Detected change data:

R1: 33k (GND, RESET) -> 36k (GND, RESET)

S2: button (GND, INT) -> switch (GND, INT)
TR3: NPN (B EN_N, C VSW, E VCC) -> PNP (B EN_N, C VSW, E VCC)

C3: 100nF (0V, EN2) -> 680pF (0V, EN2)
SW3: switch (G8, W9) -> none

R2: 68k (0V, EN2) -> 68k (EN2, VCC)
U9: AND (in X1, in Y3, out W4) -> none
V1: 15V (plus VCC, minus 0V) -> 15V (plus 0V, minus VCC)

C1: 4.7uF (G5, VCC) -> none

The task:
For every record above, print an exact copy.

Solution:
R1: 33k (GND, RESET) -> 36k (GND, RESET)

S2: button (GND, INT) -> switch (GND, INT)
TR3: NPN (B EN_N, C VSW, E VCC) -> PNP (B EN_N, C VSW, E VCC)

C3: 100nF (0V, EN2) -> 680pF (0V, EN2)
SW3: switch (G8, W9) -> none

R2: 68k (0V, EN2) -> 68k (EN2, VCC)
U9: AND (in X1, in Y3, out W4) -> none
V1: 15V (plus VCC, minus 0V) -> 15V (plus 0V, minus VCC)

C1: 4.7uF (G5, VCC) -> none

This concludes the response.